### What to produce
Where the listing below reaches the line containing "grey ball: 4 -> 2", start writing out lines exactly, and stop once the line containing "orange heart: 1 -> 0" has been written.

### Exercise material
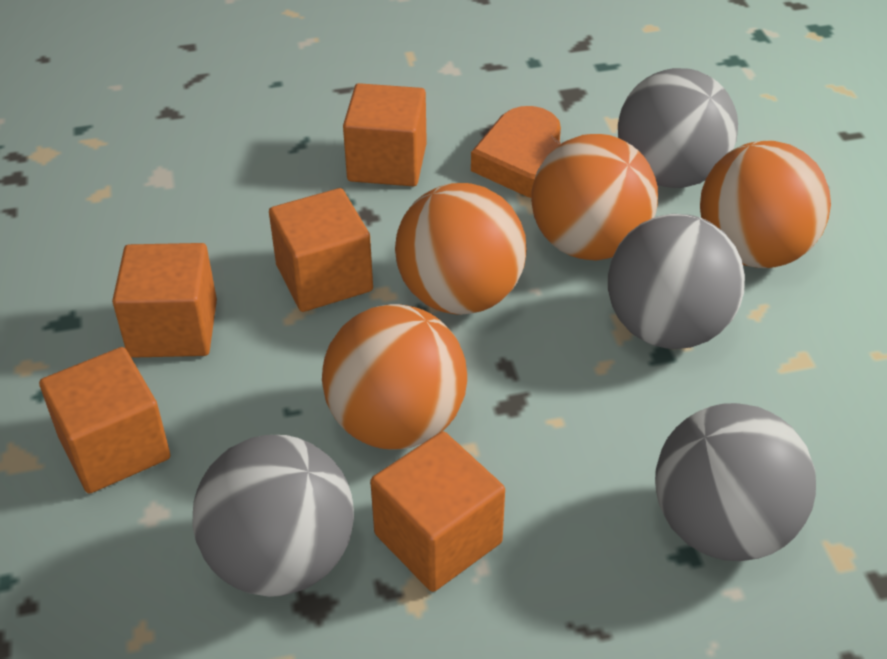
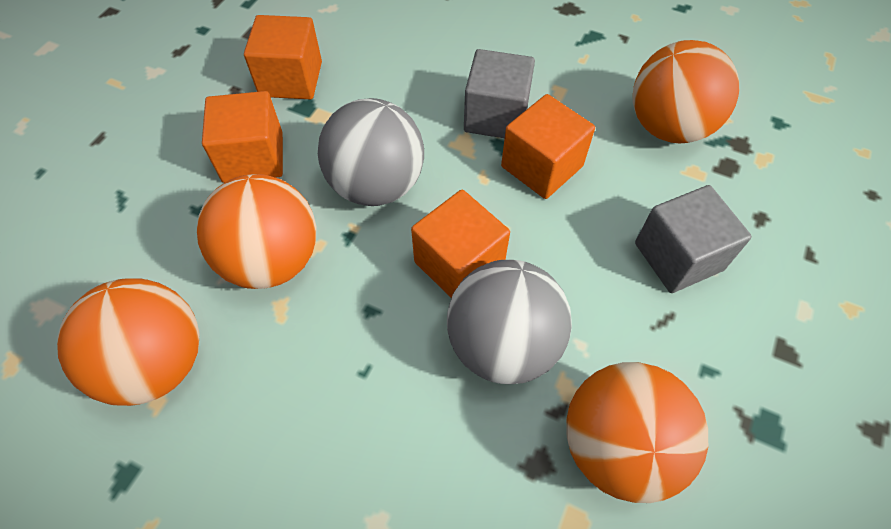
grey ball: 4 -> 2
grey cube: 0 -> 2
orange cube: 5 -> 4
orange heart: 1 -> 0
* * *
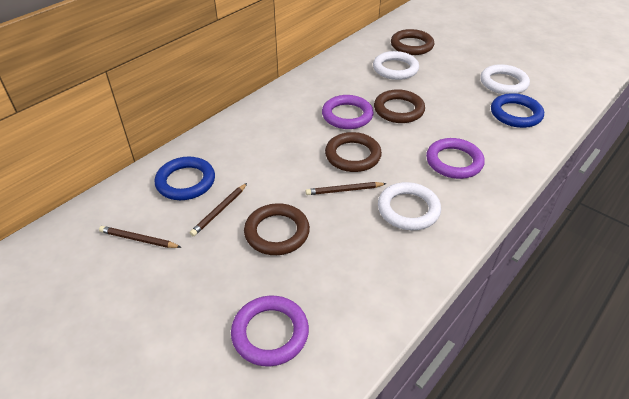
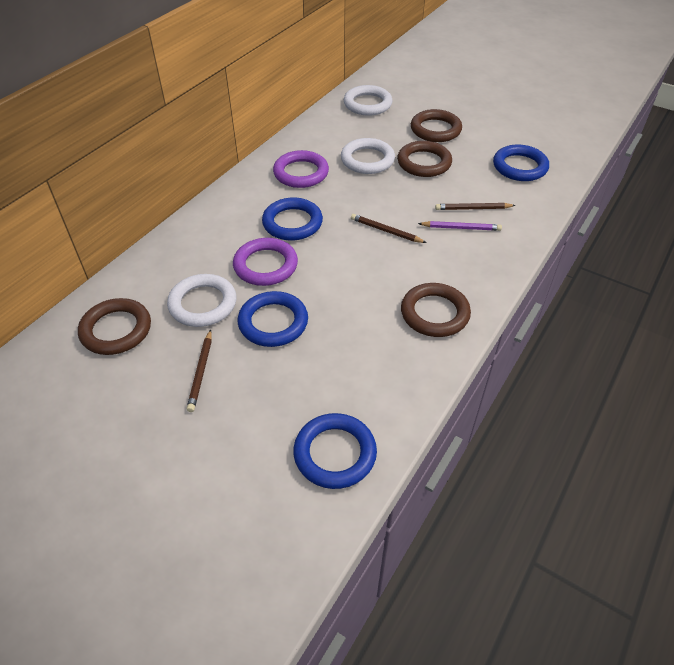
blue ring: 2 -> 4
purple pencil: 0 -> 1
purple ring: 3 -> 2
...
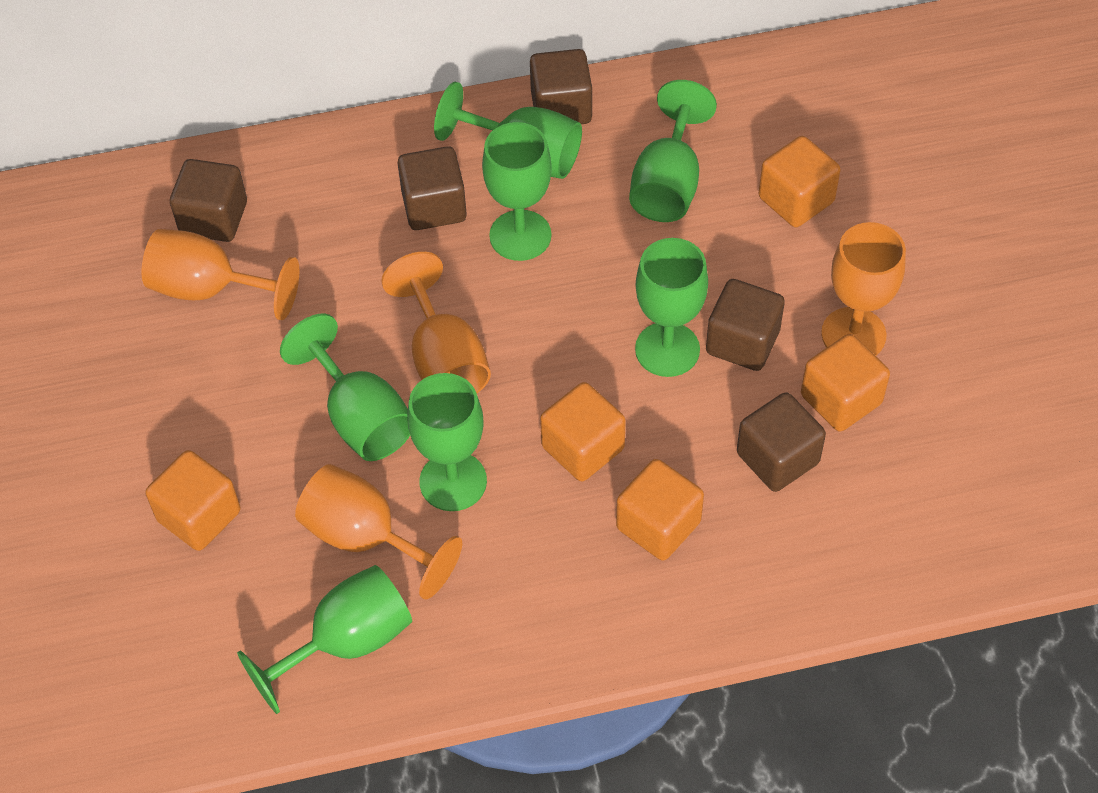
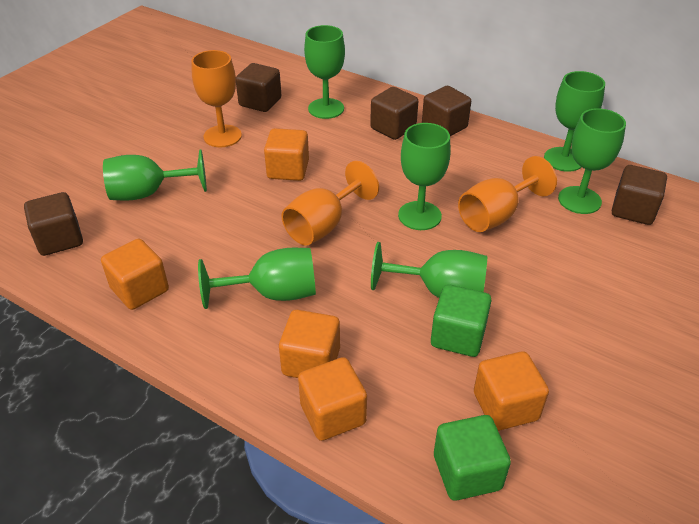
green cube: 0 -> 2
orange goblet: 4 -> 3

### Answer to this problem
grey ball: 4 -> 2
grey cube: 0 -> 2
orange cube: 5 -> 4
orange heart: 1 -> 0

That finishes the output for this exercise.